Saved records
----

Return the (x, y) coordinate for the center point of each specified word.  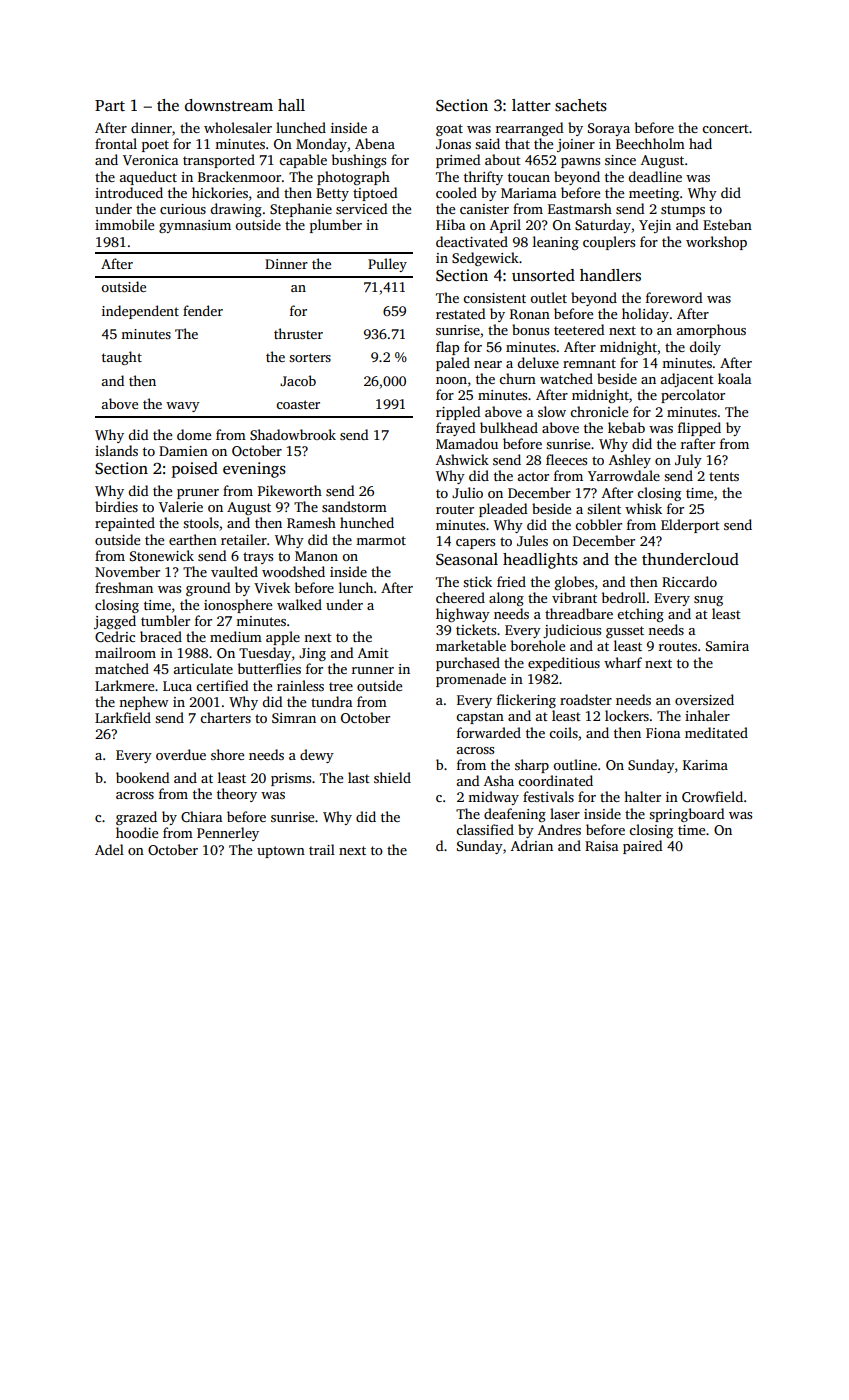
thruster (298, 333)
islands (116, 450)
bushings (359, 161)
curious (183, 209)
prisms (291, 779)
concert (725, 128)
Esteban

----

TASK TO CARRY OUT
Can you output the lines above as a numbered list, skipping any blank lines and leaving the pictures out?

RESPONSE BELOW
1. Return the (x, y) coordinate for the center point of each specified word.  
2. thruster (298, 333)
3. islands (116, 450)
4. bushings (359, 161)
5. curious (183, 209)
6. prisms (291, 779)
7. concert (725, 128)
8. Esteban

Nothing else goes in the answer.